Stored data entries.

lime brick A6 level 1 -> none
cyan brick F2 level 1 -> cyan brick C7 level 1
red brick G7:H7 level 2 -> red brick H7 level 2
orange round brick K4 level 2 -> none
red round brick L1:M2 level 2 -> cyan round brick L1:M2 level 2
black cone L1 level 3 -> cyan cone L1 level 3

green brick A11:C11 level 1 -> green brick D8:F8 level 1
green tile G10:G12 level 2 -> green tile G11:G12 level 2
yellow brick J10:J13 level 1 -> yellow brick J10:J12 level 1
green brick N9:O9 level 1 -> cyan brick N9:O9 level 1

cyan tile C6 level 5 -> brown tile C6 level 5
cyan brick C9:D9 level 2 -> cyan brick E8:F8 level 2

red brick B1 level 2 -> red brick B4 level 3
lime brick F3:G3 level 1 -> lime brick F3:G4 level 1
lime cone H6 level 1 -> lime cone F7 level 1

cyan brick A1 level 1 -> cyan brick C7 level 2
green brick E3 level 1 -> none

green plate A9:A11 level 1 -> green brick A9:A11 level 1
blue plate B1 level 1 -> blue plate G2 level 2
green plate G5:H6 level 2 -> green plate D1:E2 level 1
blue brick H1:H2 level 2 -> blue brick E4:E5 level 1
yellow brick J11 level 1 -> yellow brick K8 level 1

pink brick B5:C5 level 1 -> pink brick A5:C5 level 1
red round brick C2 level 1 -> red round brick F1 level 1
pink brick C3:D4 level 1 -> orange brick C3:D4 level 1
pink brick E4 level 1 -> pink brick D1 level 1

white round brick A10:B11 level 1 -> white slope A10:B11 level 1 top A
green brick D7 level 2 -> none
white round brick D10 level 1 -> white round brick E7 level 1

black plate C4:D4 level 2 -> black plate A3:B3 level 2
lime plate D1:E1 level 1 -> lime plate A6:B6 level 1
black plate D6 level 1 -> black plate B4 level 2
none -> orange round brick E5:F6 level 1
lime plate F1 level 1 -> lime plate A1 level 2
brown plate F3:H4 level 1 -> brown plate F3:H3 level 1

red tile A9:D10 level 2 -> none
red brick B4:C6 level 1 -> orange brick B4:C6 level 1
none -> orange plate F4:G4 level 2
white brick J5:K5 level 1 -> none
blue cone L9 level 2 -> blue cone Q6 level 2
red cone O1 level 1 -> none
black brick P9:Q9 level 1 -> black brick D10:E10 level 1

Task prompt. From the records above, pull every line that carries the word "brown".

Answer to this problem.
cyan tile C6 level 5 -> brown tile C6 level 5
brown plate F3:H4 level 1 -> brown plate F3:H3 level 1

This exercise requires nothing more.